### What is expected
The result should be every line in the data below that carries the string "turquoise".
= Beginning of Section =
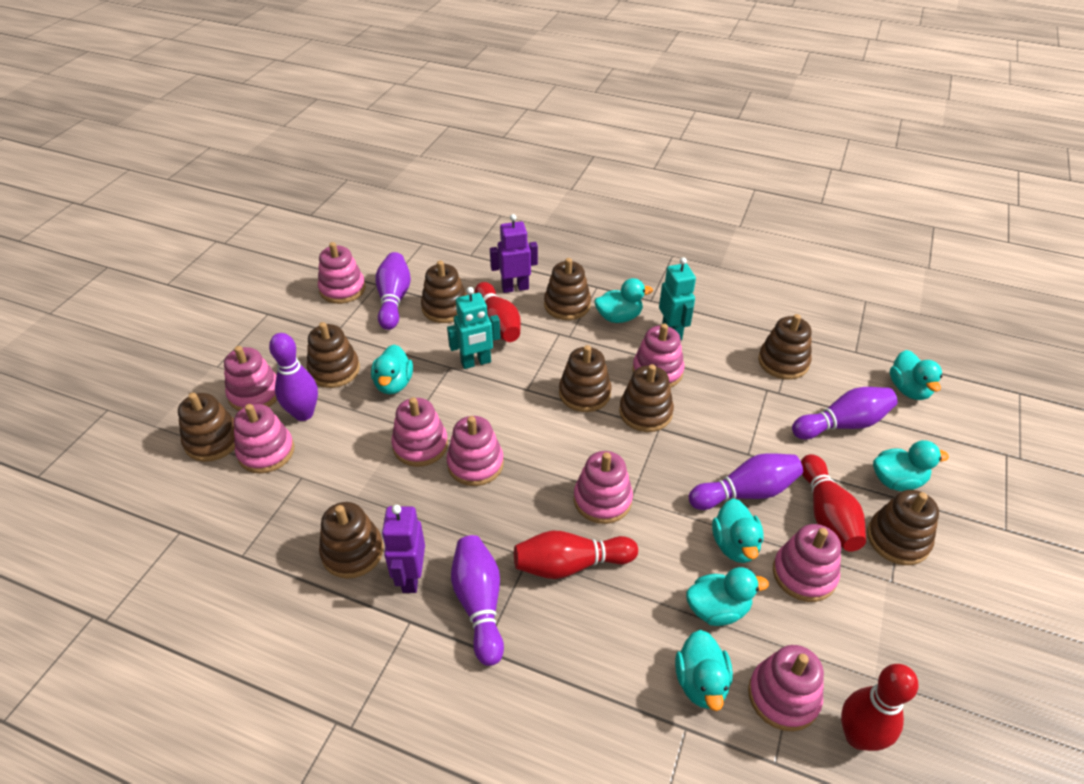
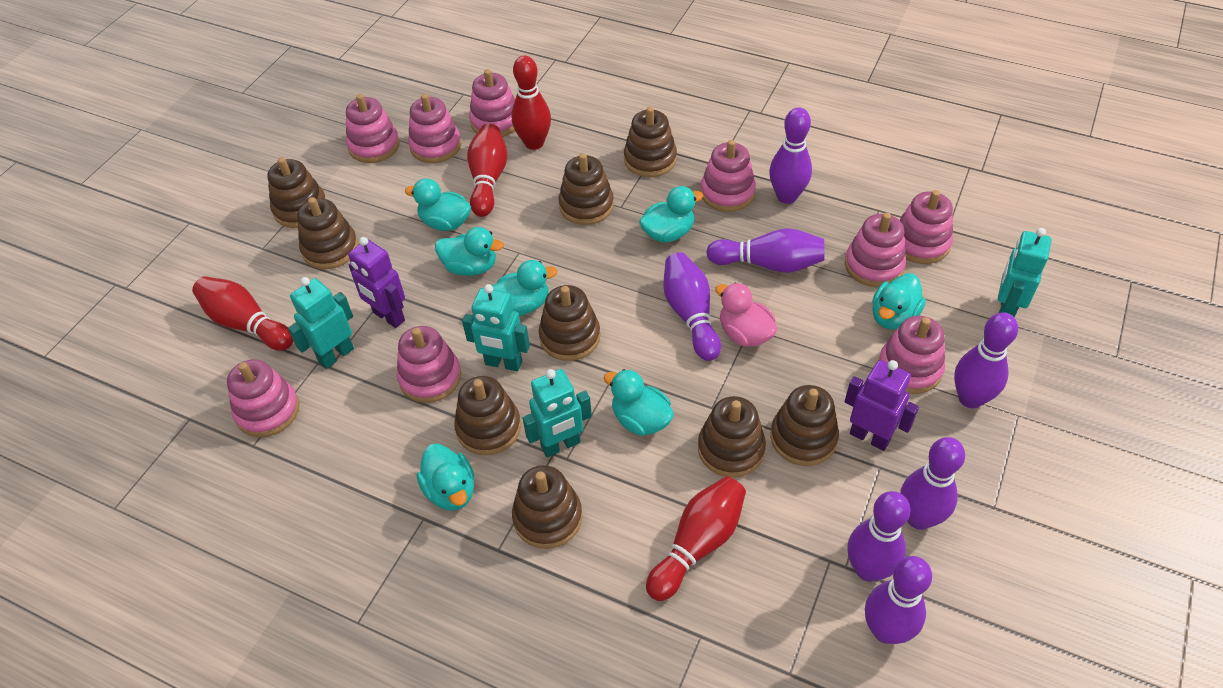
pink duck: 0 -> 1
purple bowling pin: 5 -> 7
turquoise robot: 2 -> 4

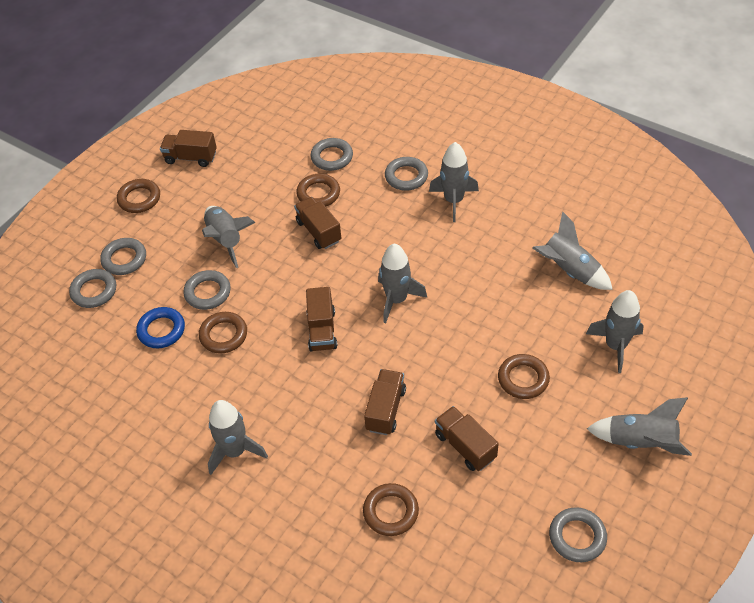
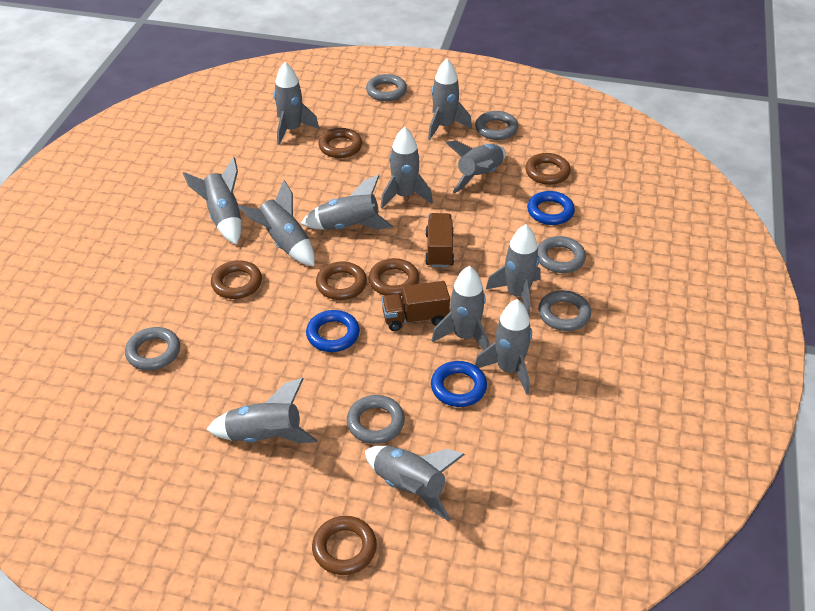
blue ring: 1 -> 3
brown ring: 5 -> 6
brown truck: 5 -> 2
grey rocket: 7 -> 12

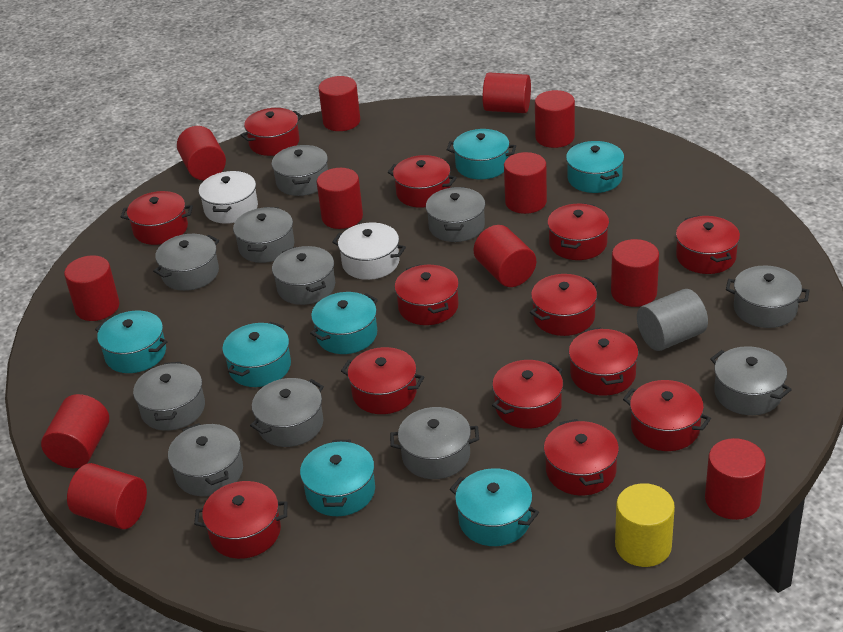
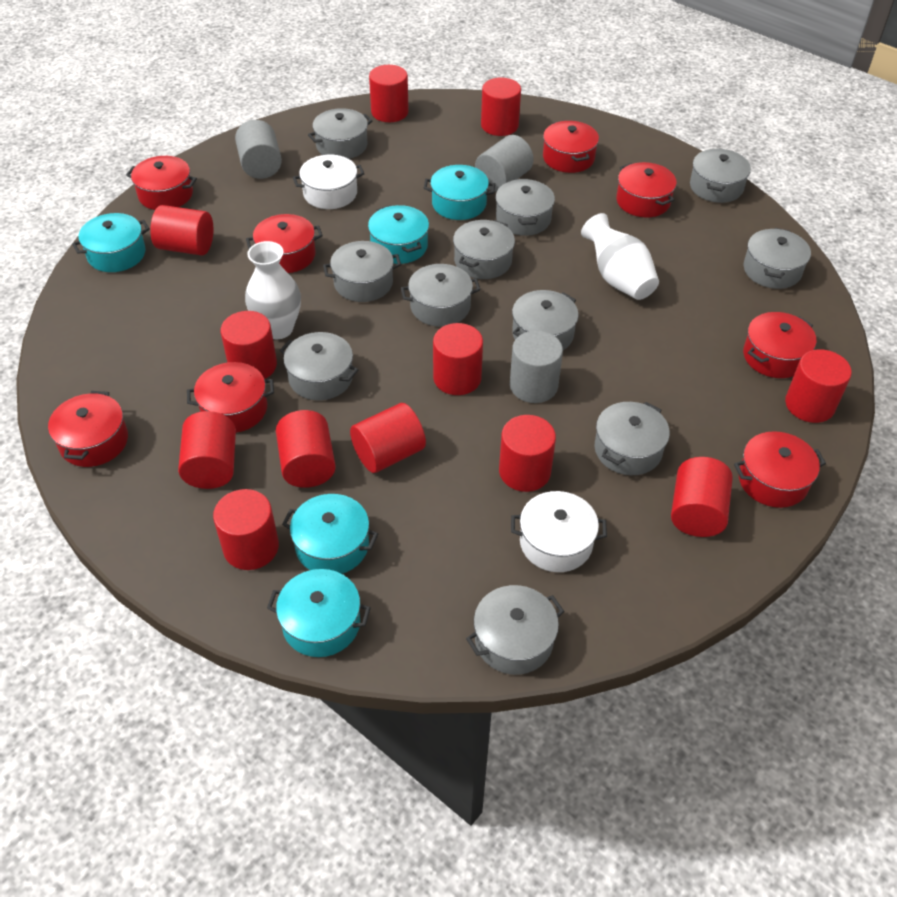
grey cylinder: 1 -> 3
red pot: 13 -> 8
turquoise pot: 7 -> 5
white vase: 0 -> 2
yellow cylinder: 1 -> 0

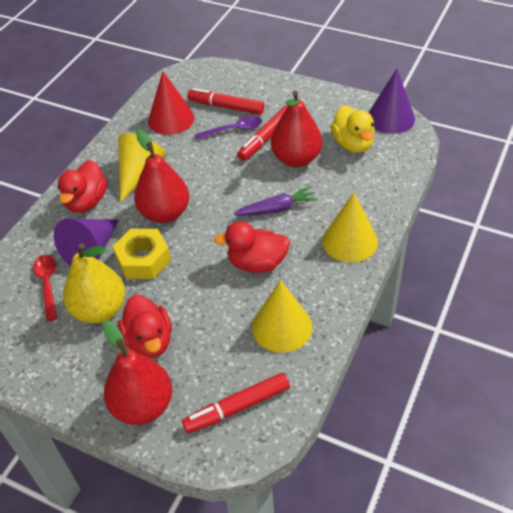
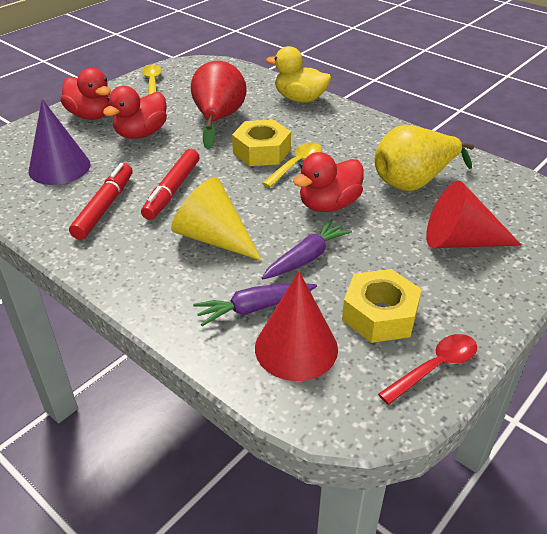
purple carrot: 1 -> 2
purple cone: 2 -> 1
purple spoon: 1 -> 0
red cone: 1 -> 2
red marker: 3 -> 2
red pear: 3 -> 1
yellow cone: 3 -> 1
yellow nut: 1 -> 2
yellow spoon: 0 -> 2

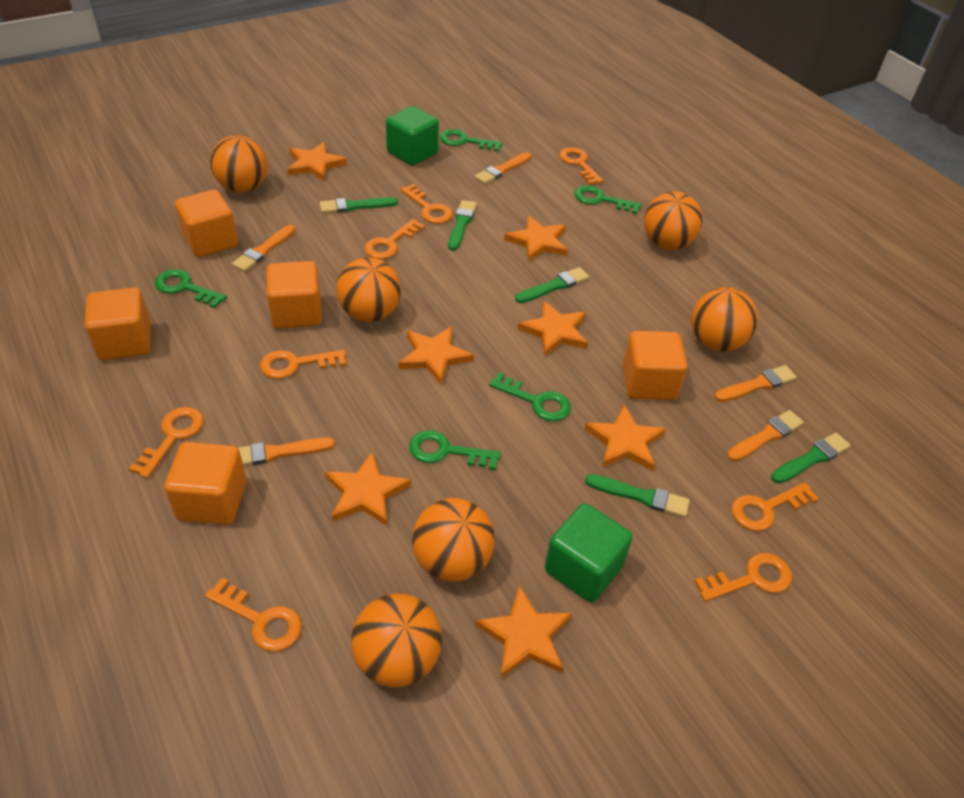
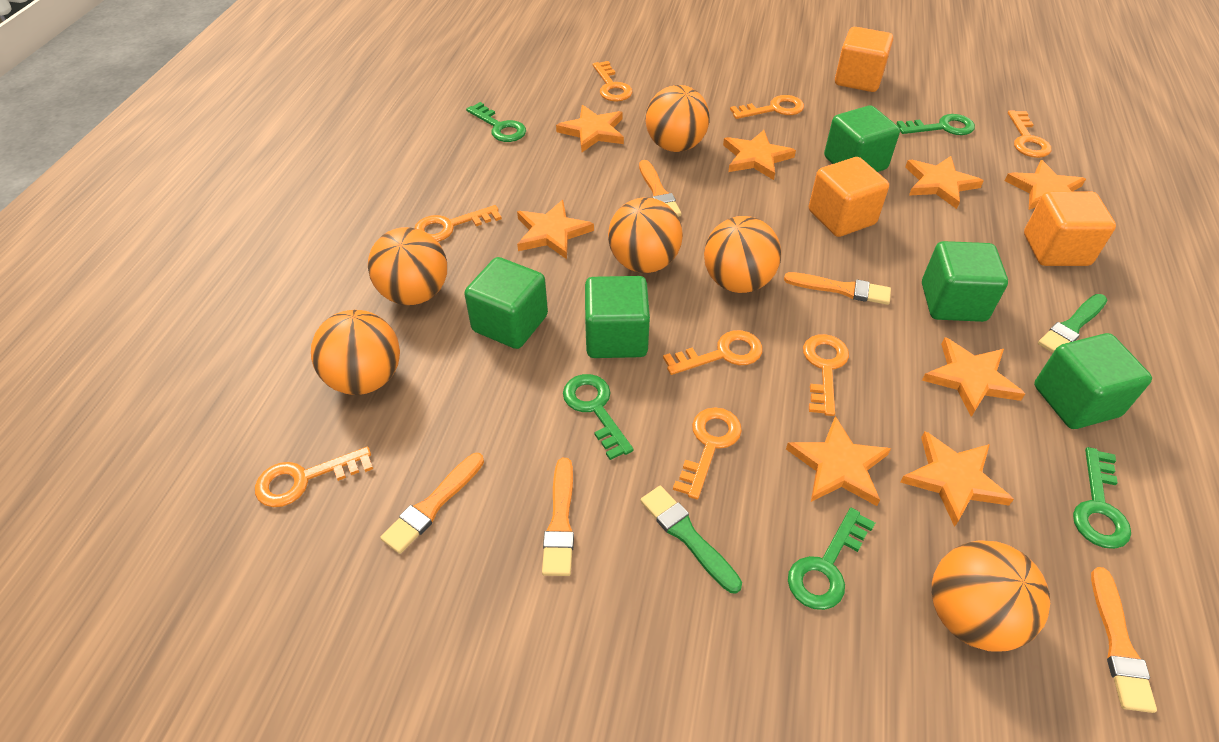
green brush: 5 -> 2
green cube: 2 -> 5
orange cube: 5 -> 3
orange star: 7 -> 8

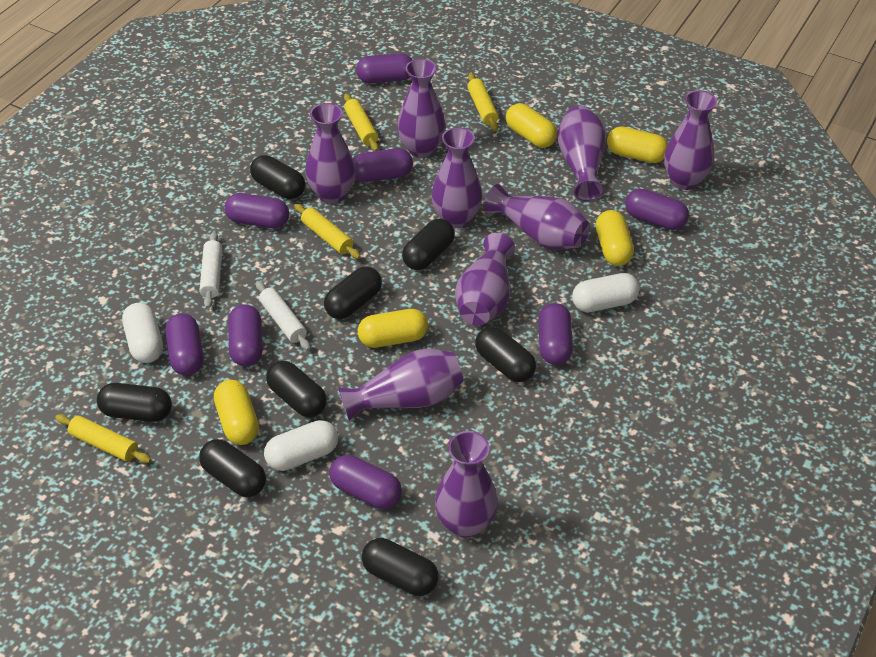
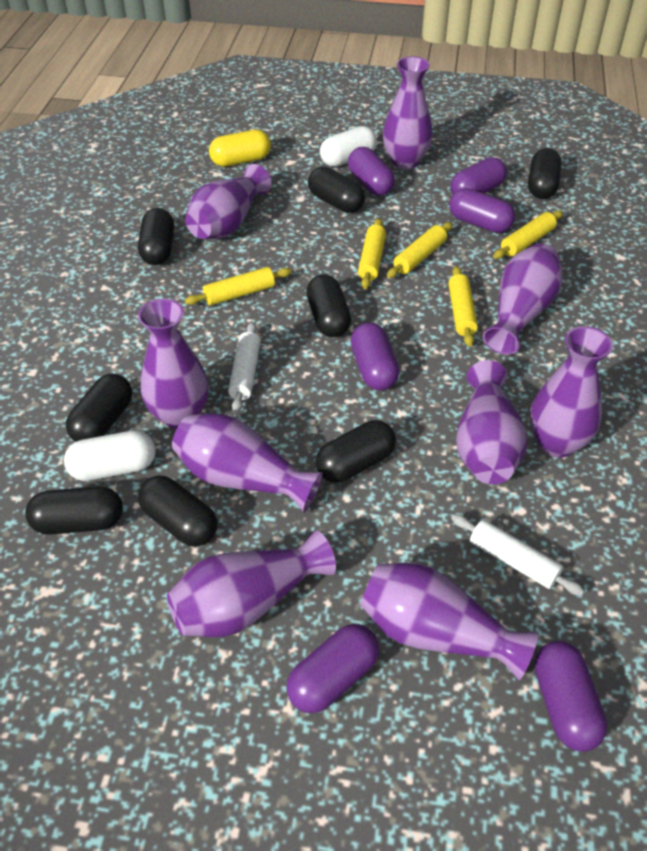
purple capsule: 8 -> 6
white capsule: 3 -> 2
yellow capsule: 5 -> 1
yellow rolling pin: 4 -> 5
= End of Section =
### Expected answer
turquoise robot: 2 -> 4
turquoise pot: 7 -> 5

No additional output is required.